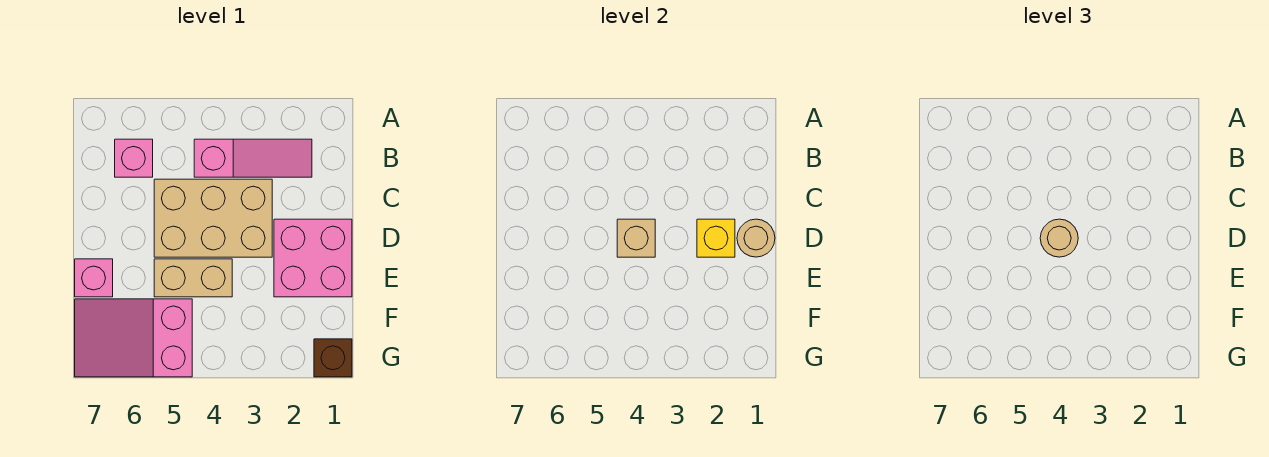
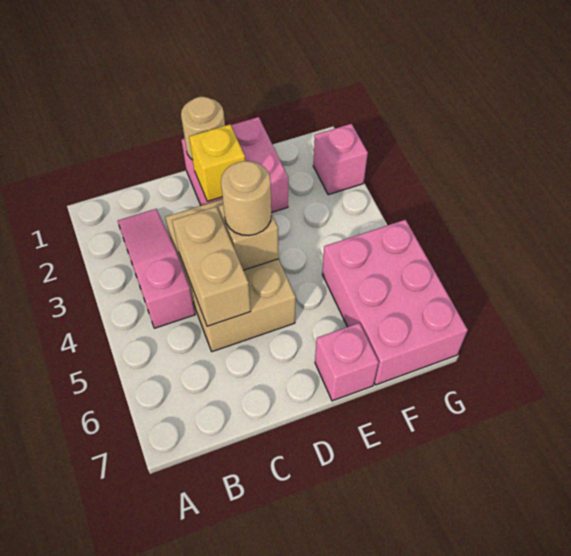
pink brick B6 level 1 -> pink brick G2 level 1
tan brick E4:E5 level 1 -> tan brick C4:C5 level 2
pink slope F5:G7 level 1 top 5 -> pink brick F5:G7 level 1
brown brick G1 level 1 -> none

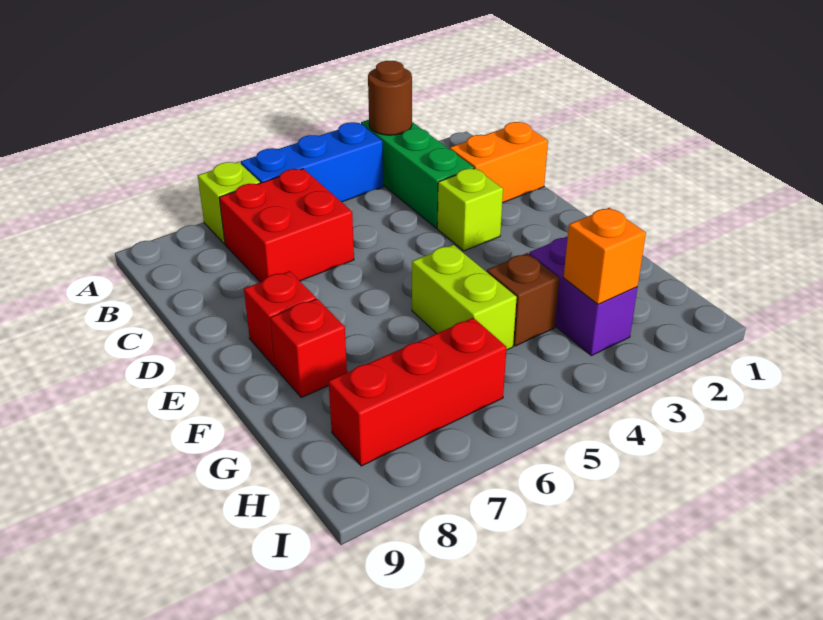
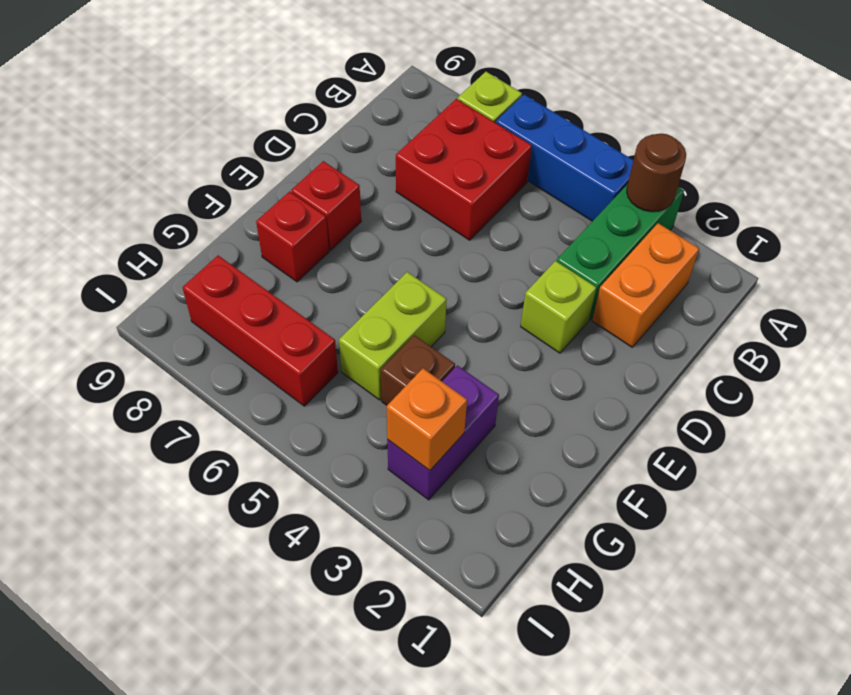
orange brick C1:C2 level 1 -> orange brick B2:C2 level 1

+===+

Description of the task
Once the pictures are set aside, repeat the data above exactly as written.

Your response
pink brick B6 level 1 -> pink brick G2 level 1
tan brick E4:E5 level 1 -> tan brick C4:C5 level 2
pink slope F5:G7 level 1 top 5 -> pink brick F5:G7 level 1
brown brick G1 level 1 -> none

orange brick C1:C2 level 1 -> orange brick B2:C2 level 1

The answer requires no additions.